(Before-and-after change records)
- Opening Delimiter -

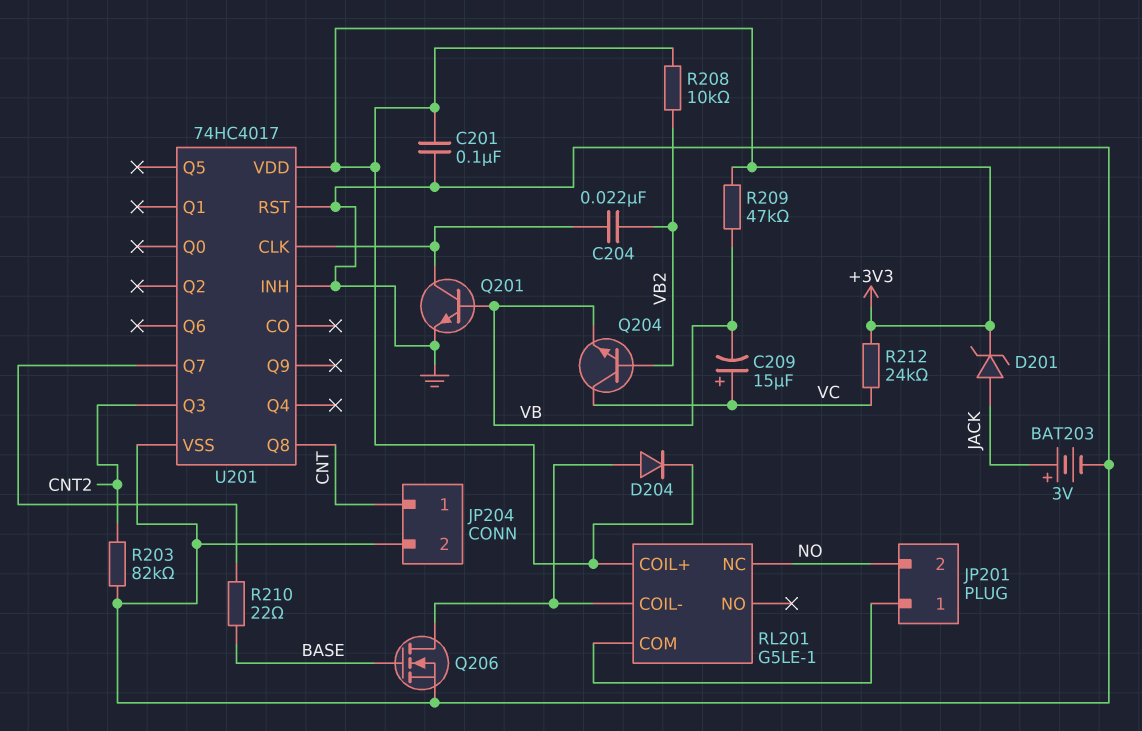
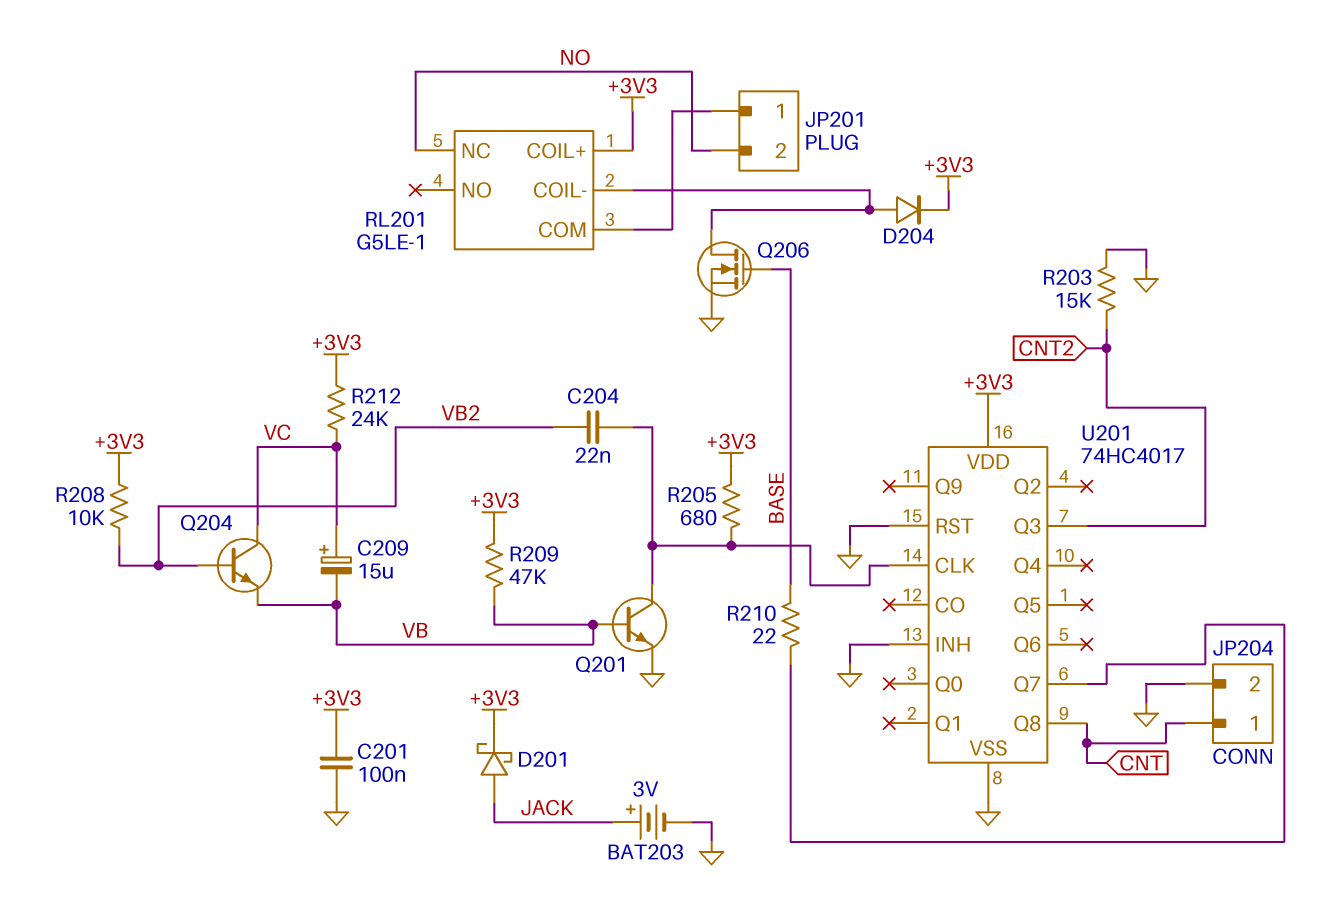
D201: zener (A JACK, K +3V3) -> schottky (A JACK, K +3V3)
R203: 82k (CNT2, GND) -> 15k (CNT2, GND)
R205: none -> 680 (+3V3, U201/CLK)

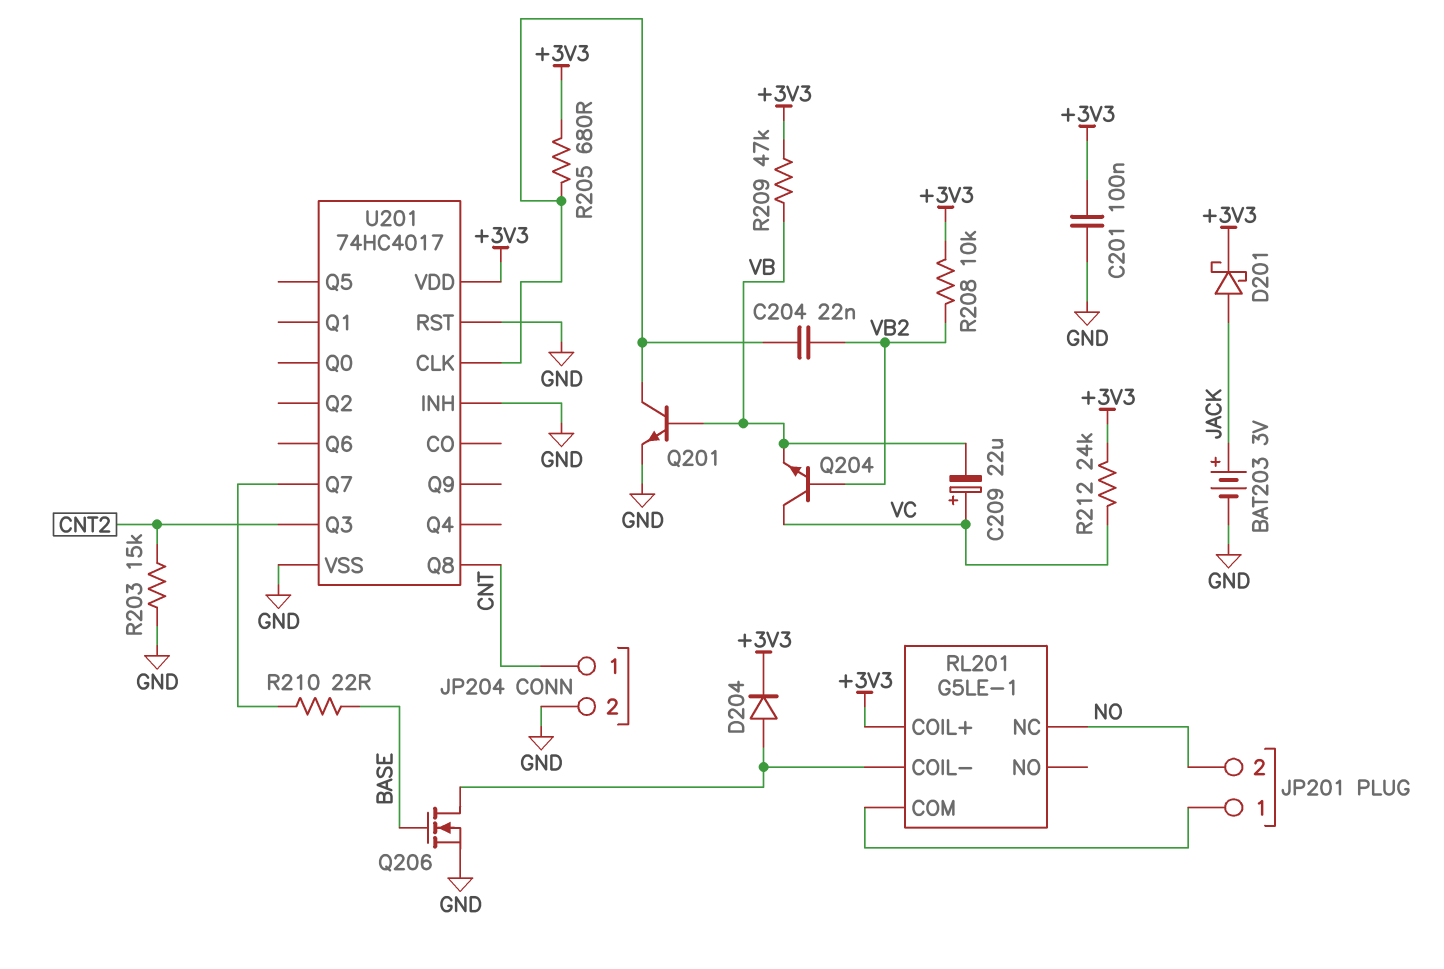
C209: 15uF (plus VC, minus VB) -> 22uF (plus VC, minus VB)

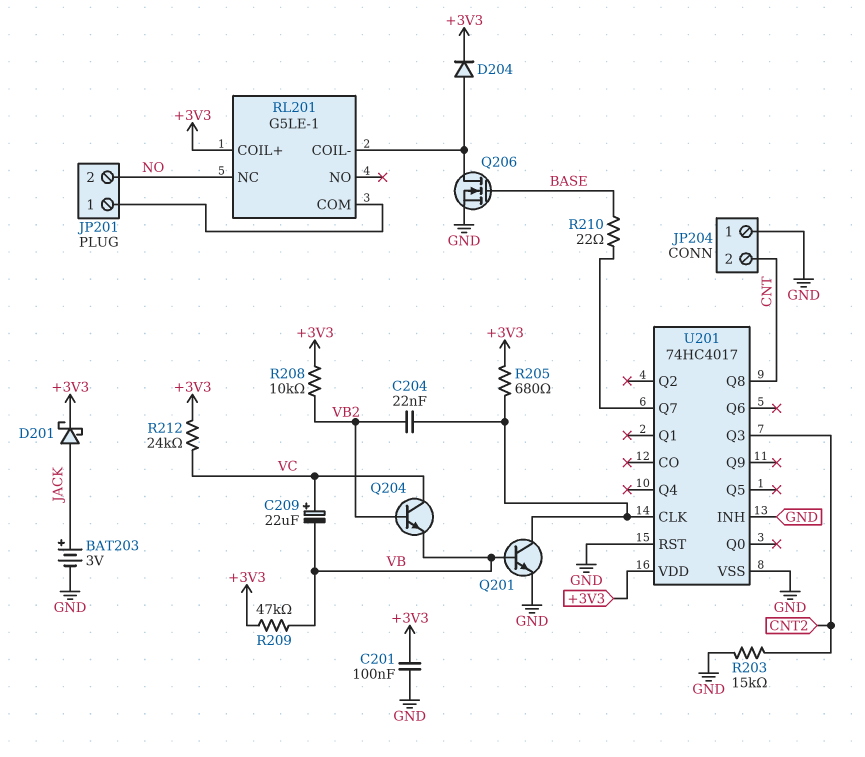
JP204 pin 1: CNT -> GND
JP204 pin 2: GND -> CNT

- Closing Delimiter -

▸ **Assigned task**:
All of the entries need to be copied exactly, minus any pictures.

▸ **Answer to the problem**:
D201: zener (A JACK, K +3V3) -> schottky (A JACK, K +3V3)
R203: 82k (CNT2, GND) -> 15k (CNT2, GND)
R205: none -> 680 (+3V3, U201/CLK)

C209: 15uF (plus VC, minus VB) -> 22uF (plus VC, minus VB)

JP204 pin 1: CNT -> GND
JP204 pin 2: GND -> CNT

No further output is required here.